> [Entries provided]:

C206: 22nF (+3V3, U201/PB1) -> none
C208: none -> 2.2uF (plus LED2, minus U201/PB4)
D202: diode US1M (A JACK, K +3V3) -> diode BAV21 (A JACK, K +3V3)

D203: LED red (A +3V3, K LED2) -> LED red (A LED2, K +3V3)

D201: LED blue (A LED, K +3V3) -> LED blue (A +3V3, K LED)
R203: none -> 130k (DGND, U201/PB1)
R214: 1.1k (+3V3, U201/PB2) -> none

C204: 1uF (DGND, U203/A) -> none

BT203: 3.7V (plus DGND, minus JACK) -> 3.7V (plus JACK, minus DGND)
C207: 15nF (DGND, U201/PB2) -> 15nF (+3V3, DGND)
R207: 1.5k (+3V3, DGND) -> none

> [Your task]:
The required output is an exact retyping of the lines from the one that contains "D203: LED red" through the last line of the material above.

> [Task result]:
D203: LED red (A +3V3, K LED2) -> LED red (A LED2, K +3V3)

D201: LED blue (A LED, K +3V3) -> LED blue (A +3V3, K LED)
R203: none -> 130k (DGND, U201/PB1)
R214: 1.1k (+3V3, U201/PB2) -> none

C204: 1uF (DGND, U203/A) -> none

BT203: 3.7V (plus DGND, minus JACK) -> 3.7V (plus JACK, minus DGND)
C207: 15nF (DGND, U201/PB2) -> 15nF (+3V3, DGND)
R207: 1.5k (+3V3, DGND) -> none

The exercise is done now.